=== Instructions for the task ===
Please, could you print all the lines below exactly, leaving out the pictures?

=== Input material ===
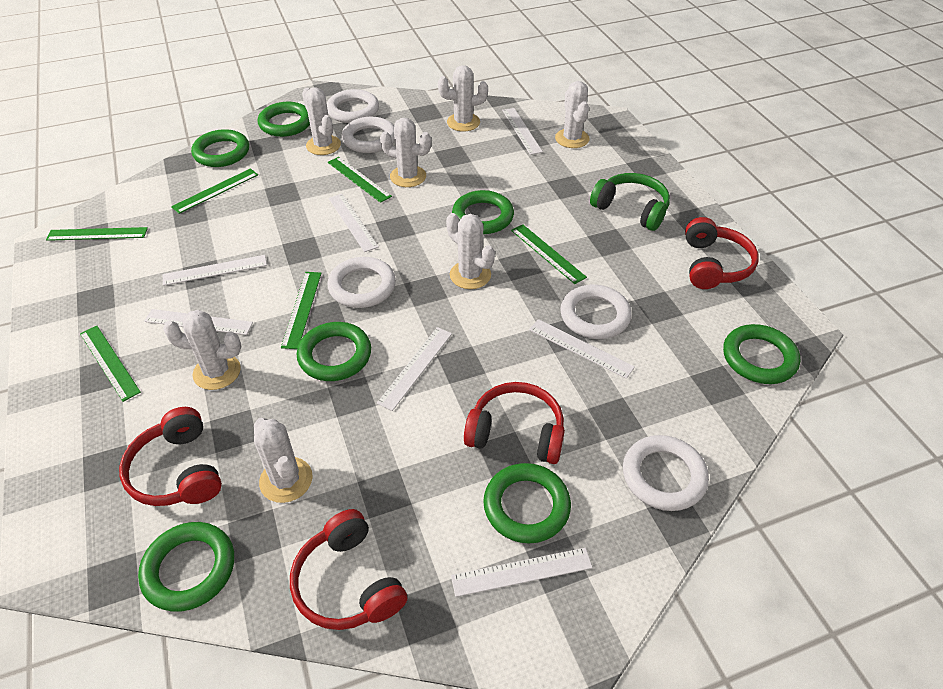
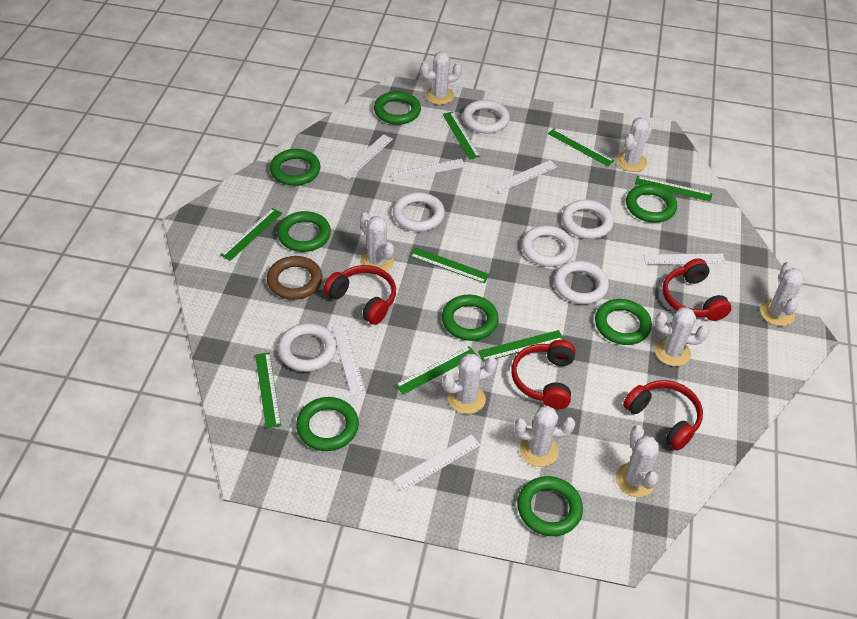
brown ring: 0 -> 1
green headphones: 1 -> 0
green ring: 7 -> 8
green ruler: 6 -> 8
white cactus: 7 -> 8
white ring: 5 -> 6
white ruler: 7 -> 6

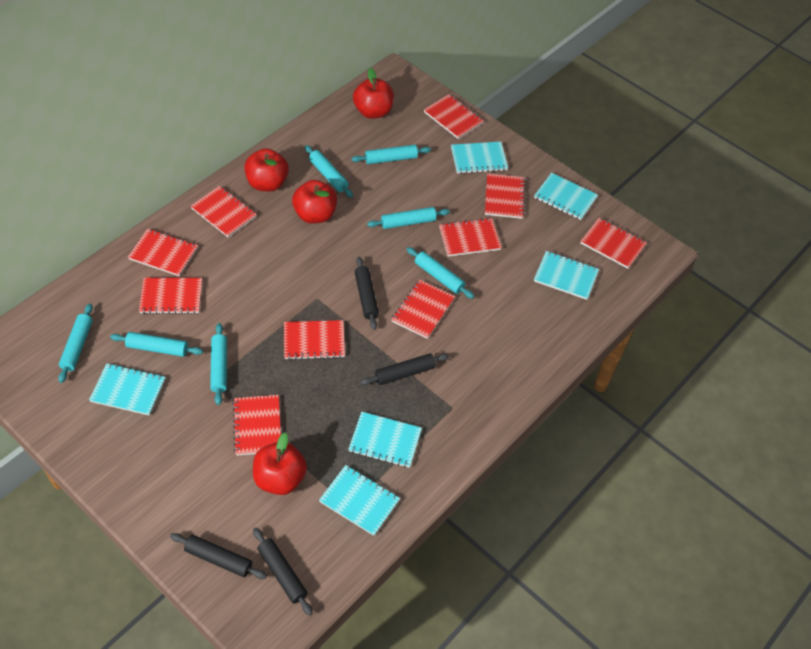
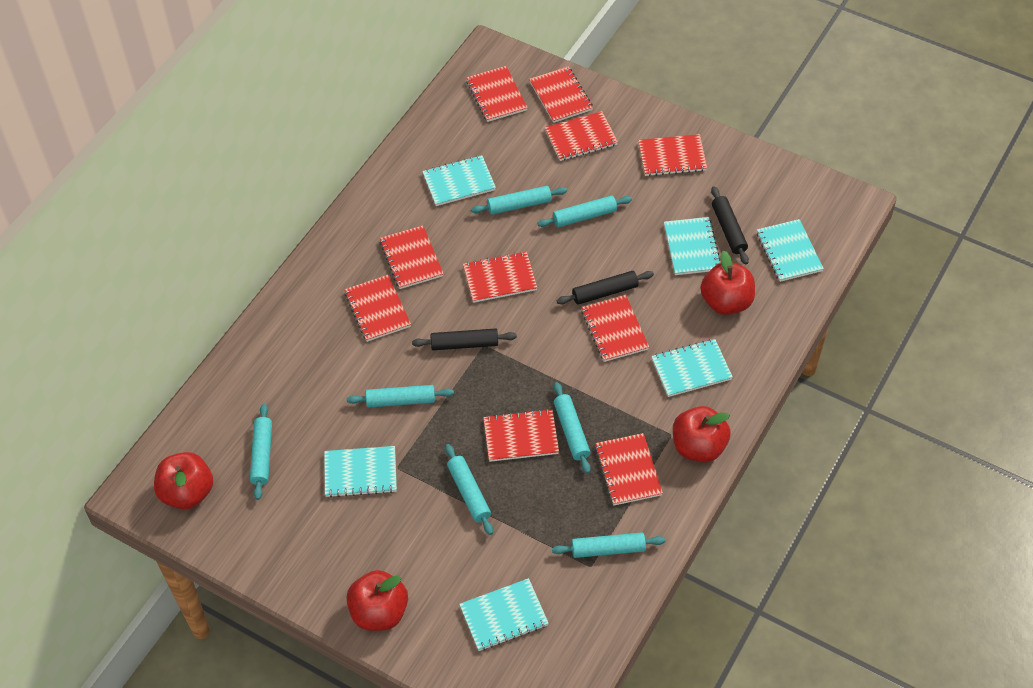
black rolling pin: 4 -> 3

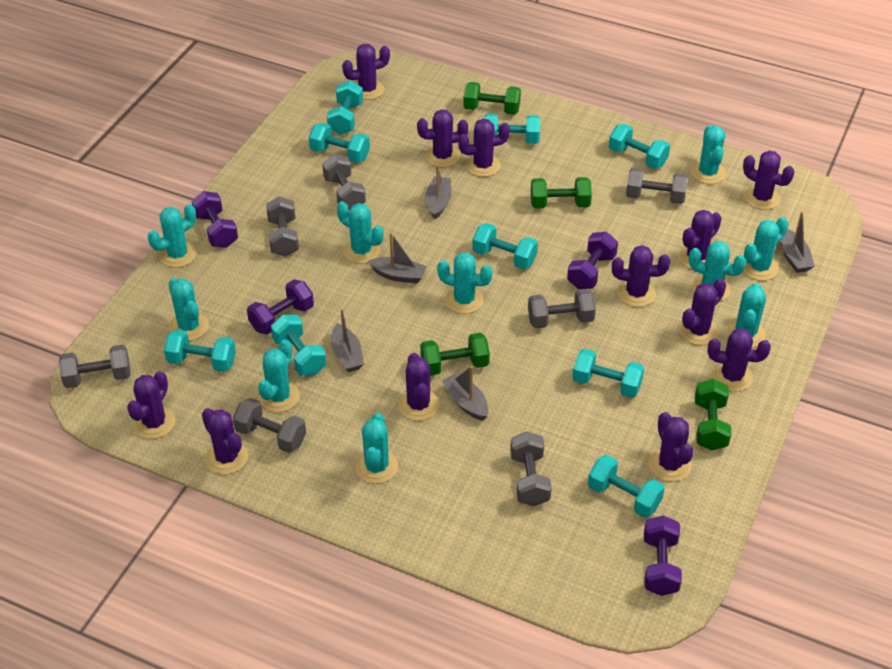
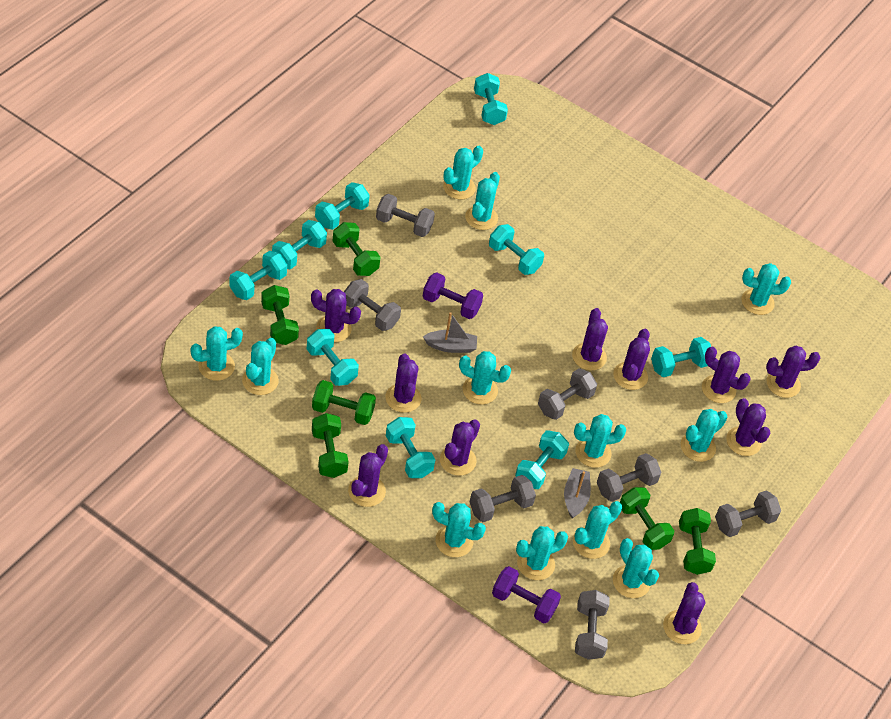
green dumbbell: 4 -> 6
grey boat: 5 -> 2
purple cactus: 12 -> 10
purple dumbbell: 4 -> 2
turquoise cactus: 10 -> 12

=== Problem solution ===
brown ring: 0 -> 1
green headphones: 1 -> 0
green ring: 7 -> 8
green ruler: 6 -> 8
white cactus: 7 -> 8
white ring: 5 -> 6
white ruler: 7 -> 6

black rolling pin: 4 -> 3

green dumbbell: 4 -> 6
grey boat: 5 -> 2
purple cactus: 12 -> 10
purple dumbbell: 4 -> 2
turquoise cactus: 10 -> 12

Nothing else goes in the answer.